== EXERCISE BRIEF ==
In the records that follow, the lines from the one containing "DIGITS1: HT16K33 -> TM1650" to the one containing "TEMP1 pin OUT: D11 -> A7", inclusive, are to be given again exactly.

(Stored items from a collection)
# # # # # # #

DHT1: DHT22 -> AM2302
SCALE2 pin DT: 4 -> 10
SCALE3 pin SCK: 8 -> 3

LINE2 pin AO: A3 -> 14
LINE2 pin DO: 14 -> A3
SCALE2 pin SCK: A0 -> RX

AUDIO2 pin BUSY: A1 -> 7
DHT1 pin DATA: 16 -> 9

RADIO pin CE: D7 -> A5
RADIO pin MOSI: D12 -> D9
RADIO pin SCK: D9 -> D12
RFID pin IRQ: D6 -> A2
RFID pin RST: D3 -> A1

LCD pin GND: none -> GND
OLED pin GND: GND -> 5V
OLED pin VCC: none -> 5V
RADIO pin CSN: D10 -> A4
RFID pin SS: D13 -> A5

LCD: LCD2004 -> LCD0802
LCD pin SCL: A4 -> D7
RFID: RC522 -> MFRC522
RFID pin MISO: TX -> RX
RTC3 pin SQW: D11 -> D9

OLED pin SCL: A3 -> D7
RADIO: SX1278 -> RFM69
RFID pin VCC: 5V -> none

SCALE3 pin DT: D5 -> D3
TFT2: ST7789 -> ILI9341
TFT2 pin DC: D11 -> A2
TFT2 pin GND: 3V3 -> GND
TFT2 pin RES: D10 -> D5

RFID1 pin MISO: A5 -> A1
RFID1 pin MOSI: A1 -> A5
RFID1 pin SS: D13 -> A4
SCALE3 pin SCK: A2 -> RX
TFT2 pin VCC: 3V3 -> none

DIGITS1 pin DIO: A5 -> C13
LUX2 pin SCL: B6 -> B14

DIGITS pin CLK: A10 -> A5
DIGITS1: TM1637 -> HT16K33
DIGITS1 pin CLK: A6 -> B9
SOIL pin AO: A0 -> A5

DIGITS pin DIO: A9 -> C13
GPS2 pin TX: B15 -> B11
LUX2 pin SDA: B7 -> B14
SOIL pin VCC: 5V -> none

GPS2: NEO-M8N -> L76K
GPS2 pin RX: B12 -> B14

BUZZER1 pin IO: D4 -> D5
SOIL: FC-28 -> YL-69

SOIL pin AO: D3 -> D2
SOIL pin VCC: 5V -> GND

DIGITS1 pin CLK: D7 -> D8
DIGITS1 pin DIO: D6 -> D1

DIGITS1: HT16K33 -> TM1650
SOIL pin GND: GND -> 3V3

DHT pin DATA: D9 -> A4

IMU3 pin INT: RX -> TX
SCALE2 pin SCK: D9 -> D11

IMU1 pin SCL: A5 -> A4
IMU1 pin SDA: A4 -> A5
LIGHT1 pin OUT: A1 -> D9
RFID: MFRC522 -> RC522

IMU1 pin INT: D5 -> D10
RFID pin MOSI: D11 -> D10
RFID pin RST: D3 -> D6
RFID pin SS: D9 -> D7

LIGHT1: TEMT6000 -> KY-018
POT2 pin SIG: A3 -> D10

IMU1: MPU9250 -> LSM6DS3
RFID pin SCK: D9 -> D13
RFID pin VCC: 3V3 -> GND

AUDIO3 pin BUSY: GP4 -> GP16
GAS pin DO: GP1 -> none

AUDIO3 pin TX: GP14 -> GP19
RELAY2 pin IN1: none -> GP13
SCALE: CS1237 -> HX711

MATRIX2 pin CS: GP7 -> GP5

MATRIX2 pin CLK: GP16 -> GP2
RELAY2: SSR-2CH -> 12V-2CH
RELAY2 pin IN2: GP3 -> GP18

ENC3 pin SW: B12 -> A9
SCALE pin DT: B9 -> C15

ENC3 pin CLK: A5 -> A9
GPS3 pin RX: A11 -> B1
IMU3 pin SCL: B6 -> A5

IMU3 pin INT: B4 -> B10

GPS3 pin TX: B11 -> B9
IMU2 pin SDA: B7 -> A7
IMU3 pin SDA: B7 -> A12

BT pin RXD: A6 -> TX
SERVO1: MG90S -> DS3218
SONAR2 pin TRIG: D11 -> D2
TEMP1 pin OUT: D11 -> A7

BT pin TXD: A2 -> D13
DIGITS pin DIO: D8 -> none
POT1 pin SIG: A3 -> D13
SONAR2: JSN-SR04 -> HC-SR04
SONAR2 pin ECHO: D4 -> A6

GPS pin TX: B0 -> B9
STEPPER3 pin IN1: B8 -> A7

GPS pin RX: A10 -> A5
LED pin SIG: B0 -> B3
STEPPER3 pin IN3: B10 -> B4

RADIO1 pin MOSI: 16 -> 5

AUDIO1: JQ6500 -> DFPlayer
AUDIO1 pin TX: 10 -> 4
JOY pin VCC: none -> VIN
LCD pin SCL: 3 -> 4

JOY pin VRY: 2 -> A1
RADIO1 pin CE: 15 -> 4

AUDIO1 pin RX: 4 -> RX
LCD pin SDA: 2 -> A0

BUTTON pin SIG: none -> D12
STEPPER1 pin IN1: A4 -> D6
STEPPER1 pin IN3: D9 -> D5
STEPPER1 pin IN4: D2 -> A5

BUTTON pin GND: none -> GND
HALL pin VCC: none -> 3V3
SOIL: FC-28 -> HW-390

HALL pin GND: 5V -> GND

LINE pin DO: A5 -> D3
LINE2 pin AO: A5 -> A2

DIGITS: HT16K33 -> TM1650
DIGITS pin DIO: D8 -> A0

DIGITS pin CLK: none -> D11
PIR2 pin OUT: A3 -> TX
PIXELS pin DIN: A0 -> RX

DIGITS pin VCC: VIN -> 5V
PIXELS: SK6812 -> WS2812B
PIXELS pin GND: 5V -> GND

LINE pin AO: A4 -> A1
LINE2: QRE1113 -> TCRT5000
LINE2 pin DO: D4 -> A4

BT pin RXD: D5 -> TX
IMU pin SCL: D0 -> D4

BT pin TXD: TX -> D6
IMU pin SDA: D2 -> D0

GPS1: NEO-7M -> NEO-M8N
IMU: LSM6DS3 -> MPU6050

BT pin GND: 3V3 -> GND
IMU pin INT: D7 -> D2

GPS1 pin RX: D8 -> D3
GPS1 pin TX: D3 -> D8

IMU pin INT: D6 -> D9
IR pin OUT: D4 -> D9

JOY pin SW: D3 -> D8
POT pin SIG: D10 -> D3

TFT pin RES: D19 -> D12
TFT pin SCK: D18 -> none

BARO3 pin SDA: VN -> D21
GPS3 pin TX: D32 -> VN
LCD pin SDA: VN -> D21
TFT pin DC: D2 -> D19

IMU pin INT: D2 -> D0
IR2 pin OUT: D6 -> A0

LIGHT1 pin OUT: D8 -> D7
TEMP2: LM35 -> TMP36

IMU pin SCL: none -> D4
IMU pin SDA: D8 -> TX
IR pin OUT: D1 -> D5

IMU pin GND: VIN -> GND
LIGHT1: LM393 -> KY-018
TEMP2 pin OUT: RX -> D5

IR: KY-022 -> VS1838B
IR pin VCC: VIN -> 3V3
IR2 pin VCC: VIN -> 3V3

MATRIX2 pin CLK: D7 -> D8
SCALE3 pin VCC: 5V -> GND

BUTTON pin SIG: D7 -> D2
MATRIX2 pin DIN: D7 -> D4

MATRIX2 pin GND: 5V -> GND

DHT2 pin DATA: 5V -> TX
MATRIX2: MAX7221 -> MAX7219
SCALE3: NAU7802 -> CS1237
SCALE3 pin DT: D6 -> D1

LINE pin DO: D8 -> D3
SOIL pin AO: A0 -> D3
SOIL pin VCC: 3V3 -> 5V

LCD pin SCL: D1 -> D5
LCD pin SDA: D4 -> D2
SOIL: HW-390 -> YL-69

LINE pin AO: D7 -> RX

# # # # # # #

== SOLVED EXERCISE ==
DIGITS1: HT16K33 -> TM1650
SOIL pin GND: GND -> 3V3

DHT pin DATA: D9 -> A4

IMU3 pin INT: RX -> TX
SCALE2 pin SCK: D9 -> D11

IMU1 pin SCL: A5 -> A4
IMU1 pin SDA: A4 -> A5
LIGHT1 pin OUT: A1 -> D9
RFID: MFRC522 -> RC522

IMU1 pin INT: D5 -> D10
RFID pin MOSI: D11 -> D10
RFID pin RST: D3 -> D6
RFID pin SS: D9 -> D7

LIGHT1: TEMT6000 -> KY-018
POT2 pin SIG: A3 -> D10

IMU1: MPU9250 -> LSM6DS3
RFID pin SCK: D9 -> D13
RFID pin VCC: 3V3 -> GND

AUDIO3 pin BUSY: GP4 -> GP16
GAS pin DO: GP1 -> none

AUDIO3 pin TX: GP14 -> GP19
RELAY2 pin IN1: none -> GP13
SCALE: CS1237 -> HX711

MATRIX2 pin CS: GP7 -> GP5

MATRIX2 pin CLK: GP16 -> GP2
RELAY2: SSR-2CH -> 12V-2CH
RELAY2 pin IN2: GP3 -> GP18

ENC3 pin SW: B12 -> A9
SCALE pin DT: B9 -> C15

ENC3 pin CLK: A5 -> A9
GPS3 pin RX: A11 -> B1
IMU3 pin SCL: B6 -> A5

IMU3 pin INT: B4 -> B10

GPS3 pin TX: B11 -> B9
IMU2 pin SDA: B7 -> A7
IMU3 pin SDA: B7 -> A12

BT pin RXD: A6 -> TX
SERVO1: MG90S -> DS3218
SONAR2 pin TRIG: D11 -> D2
TEMP1 pin OUT: D11 -> A7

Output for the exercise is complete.